**Problem to solve**
Please set down each of the lines below once more, exactly, omitting all pictures.

**Material provided**
■ ■ ■ ■ ■

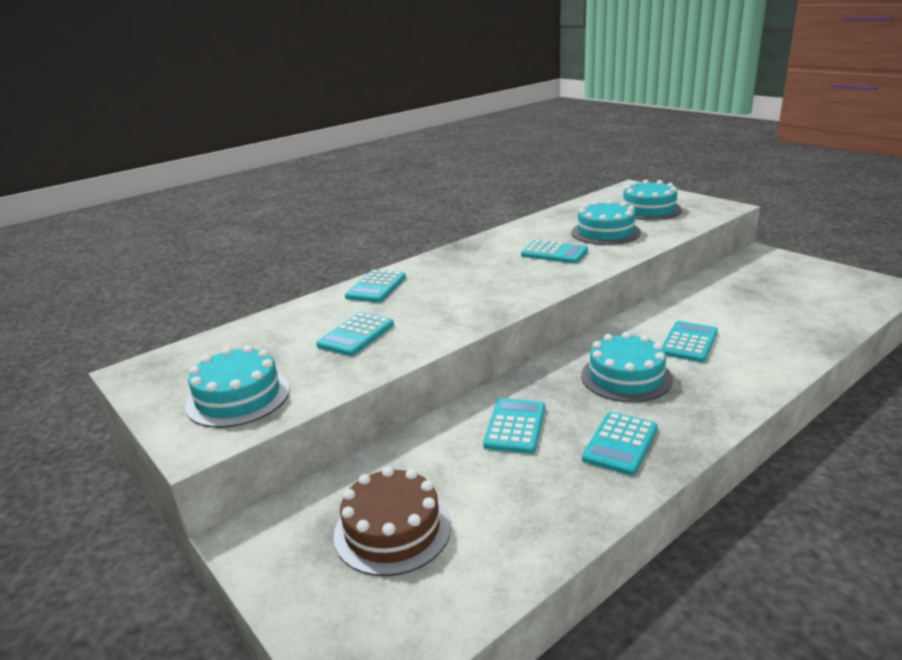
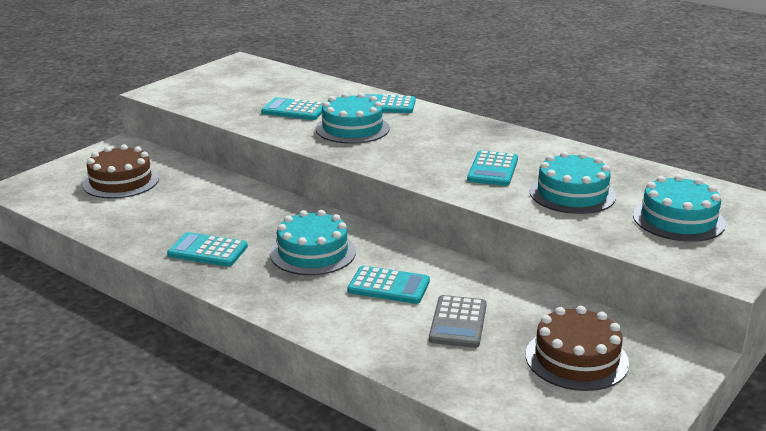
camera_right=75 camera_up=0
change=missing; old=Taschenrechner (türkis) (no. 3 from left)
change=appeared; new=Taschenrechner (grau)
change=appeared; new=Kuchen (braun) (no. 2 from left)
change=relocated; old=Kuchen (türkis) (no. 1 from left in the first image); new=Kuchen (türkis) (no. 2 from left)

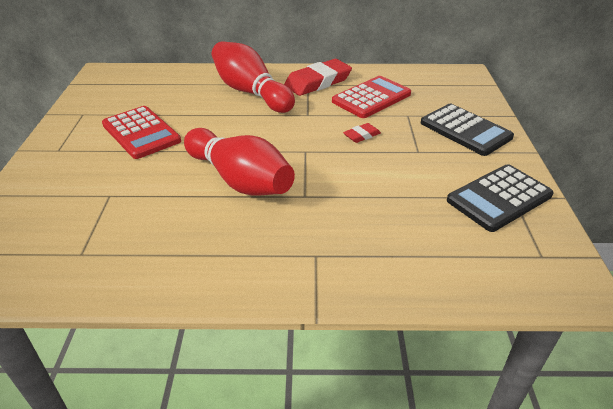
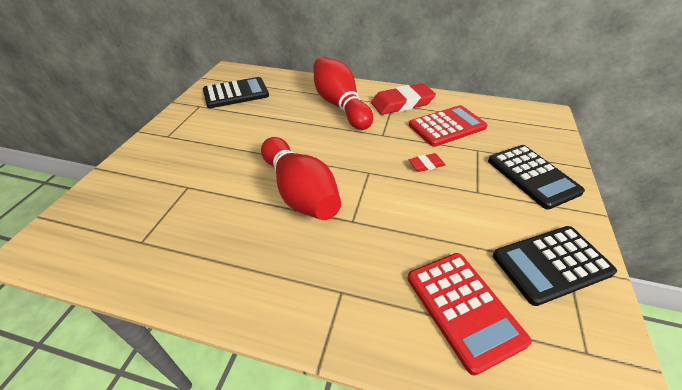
camera_right=15 camera_up=5
change=appeared; new=Taschenrechner (schwarz) (no. 1 from left)
change=relocated; old=Taschenrechner (rot) (no. 1 from left in the first image); new=Taschenrechner (rot) (no. 2 from left)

■ ■ ■ ■ ■

**Response below**
camera_right=75 camera_up=0
change=missing; old=Taschenrechner (türkis) (no. 3 from left)
change=appeared; new=Taschenrechner (grau)
change=appeared; new=Kuchen (braun) (no. 2 from left)
change=relocated; old=Kuchen (türkis) (no. 1 from left in the first image); new=Kuchen (türkis) (no. 2 from left)

camera_right=15 camera_up=5
change=appeared; new=Taschenrechner (schwarz) (no. 1 from left)
change=relocated; old=Taschenrechner (rot) (no. 1 from left in the first image); new=Taschenrechner (rot) (no. 2 from left)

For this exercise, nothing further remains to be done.